:: Required work ::
Only one stretch of the data below is wanted: the lines from the one with "TH1: 10k (VCC, n30) -> 10k (VCC, n33)" through the one with "D2: LED yellow", repeated exactly.

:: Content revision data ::
•••

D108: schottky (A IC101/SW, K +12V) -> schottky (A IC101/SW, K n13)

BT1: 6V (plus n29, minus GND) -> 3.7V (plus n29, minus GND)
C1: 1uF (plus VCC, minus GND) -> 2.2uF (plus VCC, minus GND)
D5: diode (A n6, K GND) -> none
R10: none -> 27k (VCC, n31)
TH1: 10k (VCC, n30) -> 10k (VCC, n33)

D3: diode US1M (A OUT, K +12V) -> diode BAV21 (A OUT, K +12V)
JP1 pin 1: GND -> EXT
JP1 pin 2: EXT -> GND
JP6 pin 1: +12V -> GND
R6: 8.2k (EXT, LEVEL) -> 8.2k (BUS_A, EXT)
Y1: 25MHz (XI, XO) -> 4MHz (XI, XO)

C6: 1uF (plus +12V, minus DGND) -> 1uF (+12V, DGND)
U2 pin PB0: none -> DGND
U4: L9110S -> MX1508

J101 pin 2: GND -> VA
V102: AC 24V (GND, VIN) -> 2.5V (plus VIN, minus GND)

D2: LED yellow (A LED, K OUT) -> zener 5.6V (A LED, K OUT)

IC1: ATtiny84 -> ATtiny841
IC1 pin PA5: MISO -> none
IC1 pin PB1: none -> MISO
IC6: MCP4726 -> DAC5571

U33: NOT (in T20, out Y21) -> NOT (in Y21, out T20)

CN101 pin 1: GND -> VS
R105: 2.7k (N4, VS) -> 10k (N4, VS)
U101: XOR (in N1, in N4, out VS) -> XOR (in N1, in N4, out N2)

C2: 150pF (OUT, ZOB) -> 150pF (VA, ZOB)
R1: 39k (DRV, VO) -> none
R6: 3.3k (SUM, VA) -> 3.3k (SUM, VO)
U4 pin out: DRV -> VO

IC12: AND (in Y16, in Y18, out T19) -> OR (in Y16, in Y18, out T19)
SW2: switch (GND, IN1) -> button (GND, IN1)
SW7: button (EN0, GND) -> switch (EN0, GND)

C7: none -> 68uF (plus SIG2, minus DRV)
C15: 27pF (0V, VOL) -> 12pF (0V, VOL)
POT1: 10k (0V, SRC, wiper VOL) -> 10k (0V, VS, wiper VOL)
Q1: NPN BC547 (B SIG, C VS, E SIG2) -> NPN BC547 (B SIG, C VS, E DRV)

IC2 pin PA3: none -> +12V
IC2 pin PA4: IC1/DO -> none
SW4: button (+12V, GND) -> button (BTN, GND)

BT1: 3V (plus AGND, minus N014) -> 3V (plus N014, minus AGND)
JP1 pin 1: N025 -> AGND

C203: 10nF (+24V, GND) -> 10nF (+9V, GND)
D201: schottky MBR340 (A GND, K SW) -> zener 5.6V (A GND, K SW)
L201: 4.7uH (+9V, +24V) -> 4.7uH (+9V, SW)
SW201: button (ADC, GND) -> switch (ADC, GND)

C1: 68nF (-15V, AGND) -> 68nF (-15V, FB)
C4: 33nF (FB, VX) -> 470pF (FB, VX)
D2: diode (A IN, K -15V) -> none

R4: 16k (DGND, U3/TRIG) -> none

•••

:: The answer ::
TH1: 10k (VCC, n30) -> 10k (VCC, n33)

D3: diode US1M (A OUT, K +12V) -> diode BAV21 (A OUT, K +12V)
JP1 pin 1: GND -> EXT
JP1 pin 2: EXT -> GND
JP6 pin 1: +12V -> GND
R6: 8.2k (EXT, LEVEL) -> 8.2k (BUS_A, EXT)
Y1: 25MHz (XI, XO) -> 4MHz (XI, XO)

C6: 1uF (plus +12V, minus DGND) -> 1uF (+12V, DGND)
U2 pin PB0: none -> DGND
U4: L9110S -> MX1508

J101 pin 2: GND -> VA
V102: AC 24V (GND, VIN) -> 2.5V (plus VIN, minus GND)

D2: LED yellow (A LED, K OUT) -> zener 5.6V (A LED, K OUT)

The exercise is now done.